Task prompt –
The entries are to be given back verbatim; no picture is to be copied.

Before and after coordinates
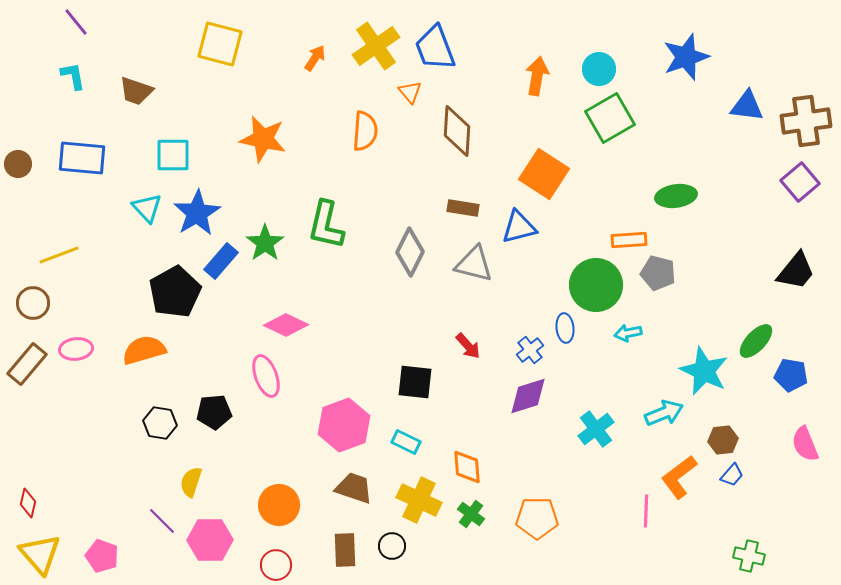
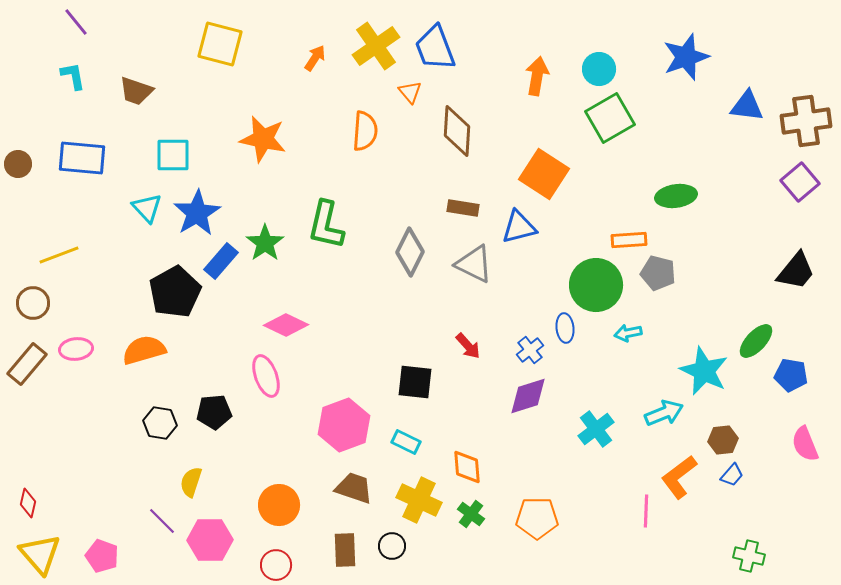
gray triangle at (474, 264): rotated 12 degrees clockwise
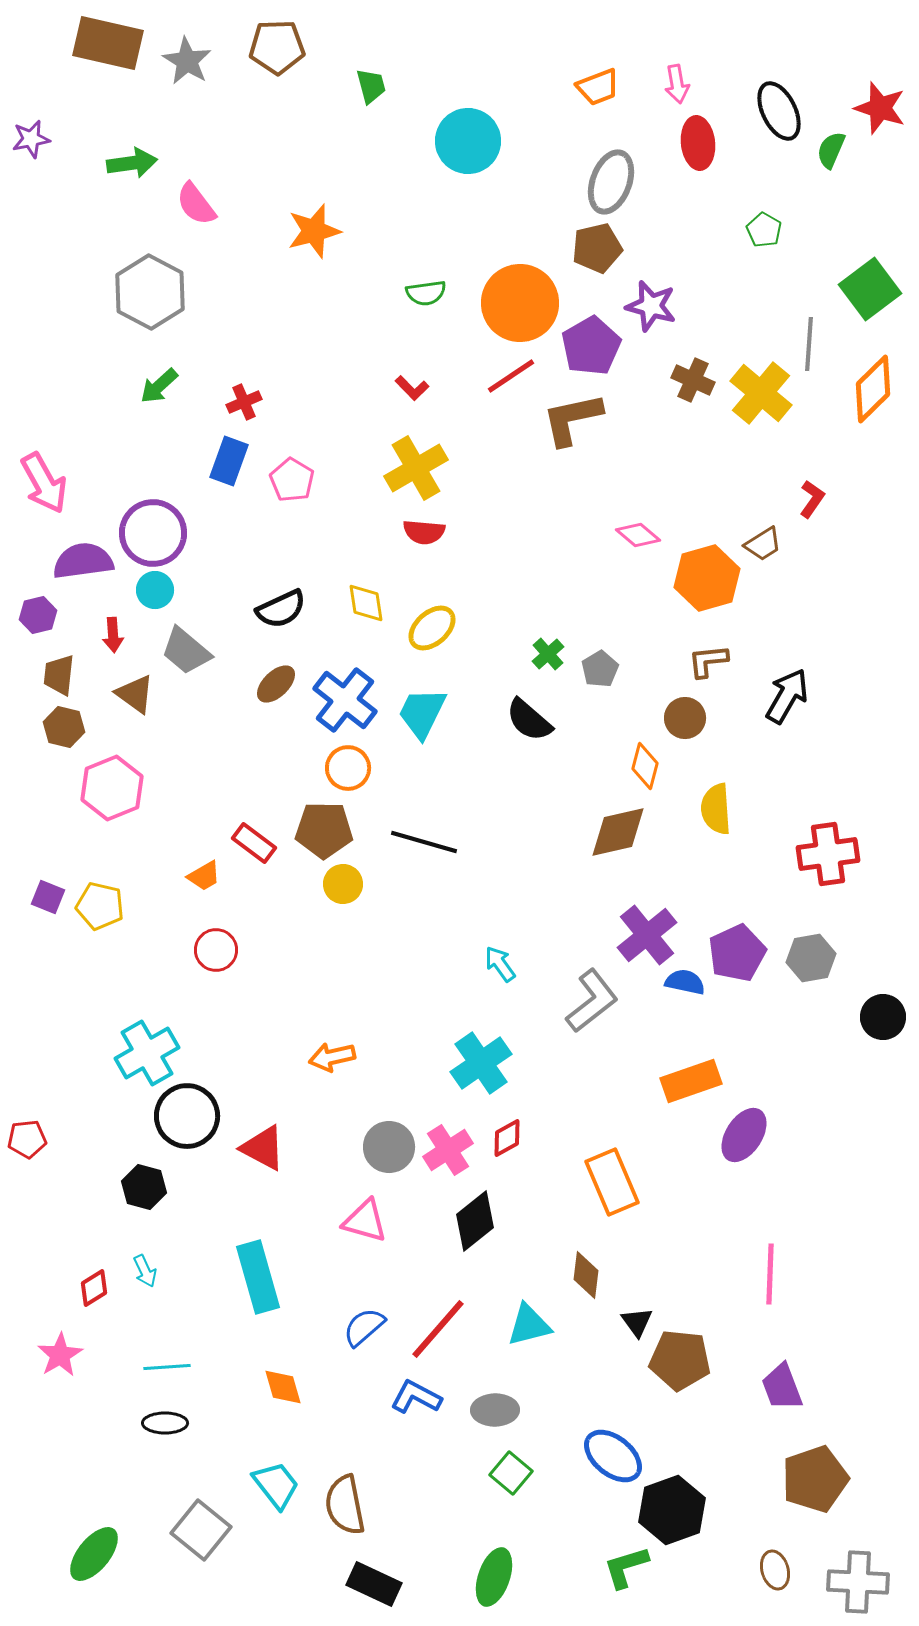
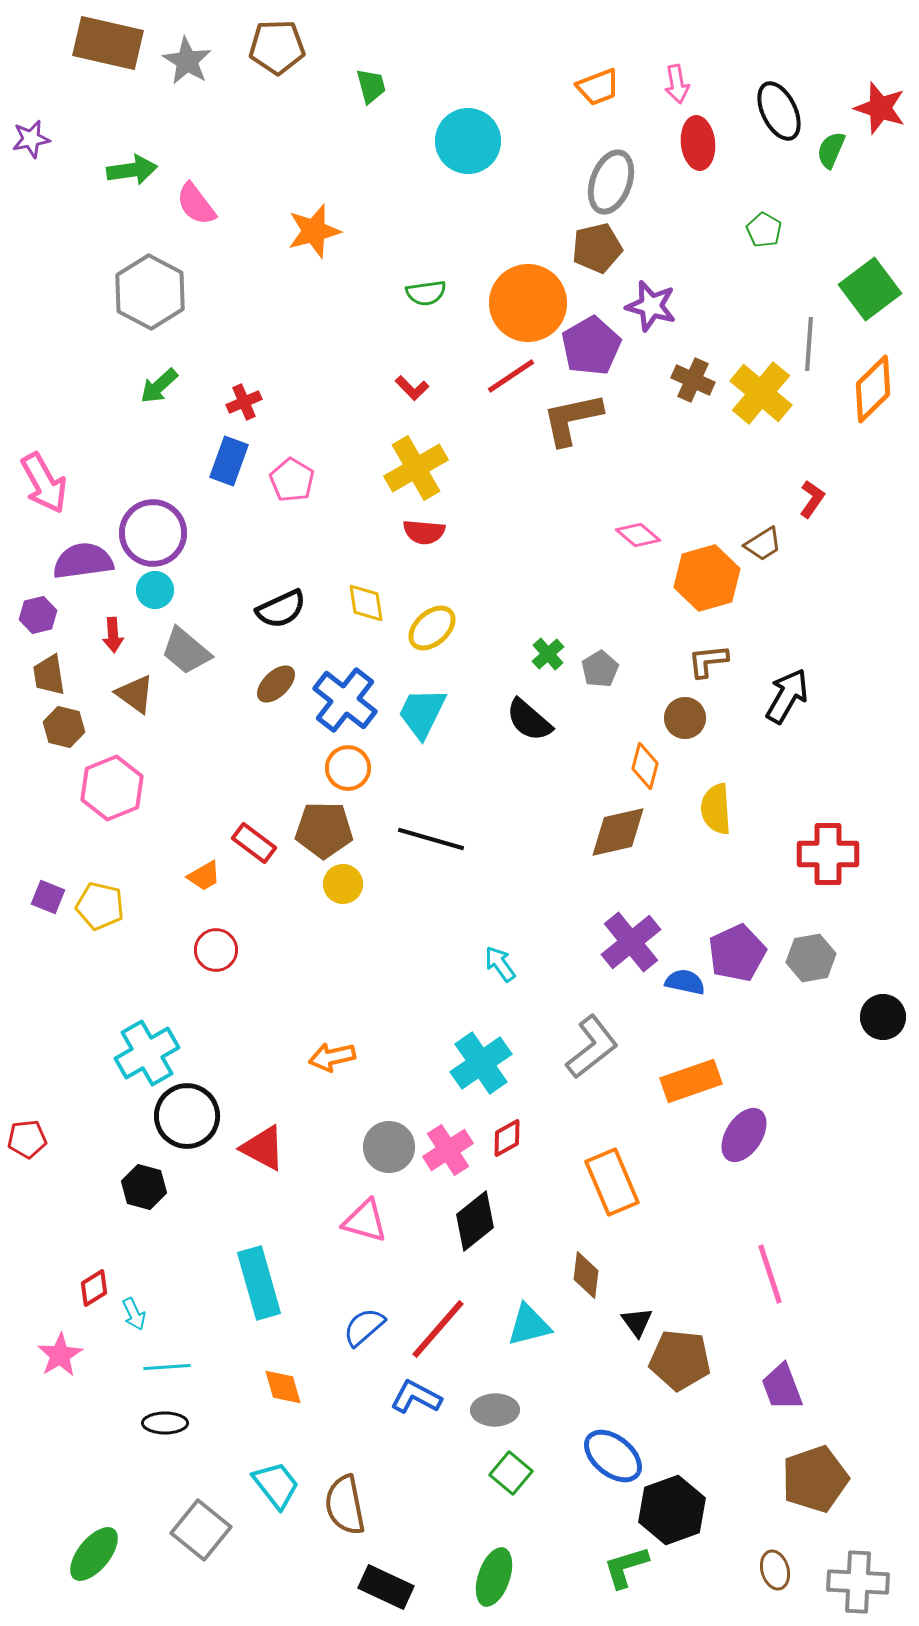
green arrow at (132, 163): moved 7 px down
orange circle at (520, 303): moved 8 px right
brown trapezoid at (59, 675): moved 10 px left; rotated 15 degrees counterclockwise
black line at (424, 842): moved 7 px right, 3 px up
red cross at (828, 854): rotated 8 degrees clockwise
purple cross at (647, 935): moved 16 px left, 7 px down
gray L-shape at (592, 1001): moved 46 px down
cyan arrow at (145, 1271): moved 11 px left, 43 px down
pink line at (770, 1274): rotated 20 degrees counterclockwise
cyan rectangle at (258, 1277): moved 1 px right, 6 px down
black rectangle at (374, 1584): moved 12 px right, 3 px down
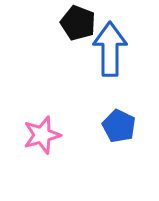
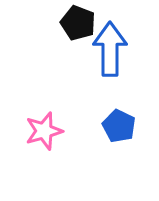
pink star: moved 2 px right, 4 px up
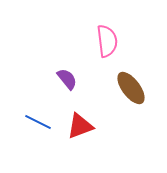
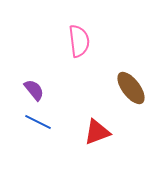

Written reply –
gray triangle at (474, 264): rotated 12 degrees clockwise
green arrow at (132, 163): moved 7 px down
orange circle at (520, 303): moved 8 px right
brown trapezoid at (59, 675): moved 10 px left; rotated 15 degrees counterclockwise
black line at (424, 842): moved 7 px right, 3 px up
red cross at (828, 854): rotated 8 degrees clockwise
purple cross at (647, 935): moved 16 px left, 7 px down
gray L-shape at (592, 1001): moved 46 px down
cyan arrow at (145, 1271): moved 11 px left, 43 px down
pink line at (770, 1274): rotated 20 degrees counterclockwise
cyan rectangle at (258, 1277): moved 1 px right, 6 px down
black rectangle at (374, 1584): moved 12 px right, 3 px down
pink star: moved 2 px right, 4 px up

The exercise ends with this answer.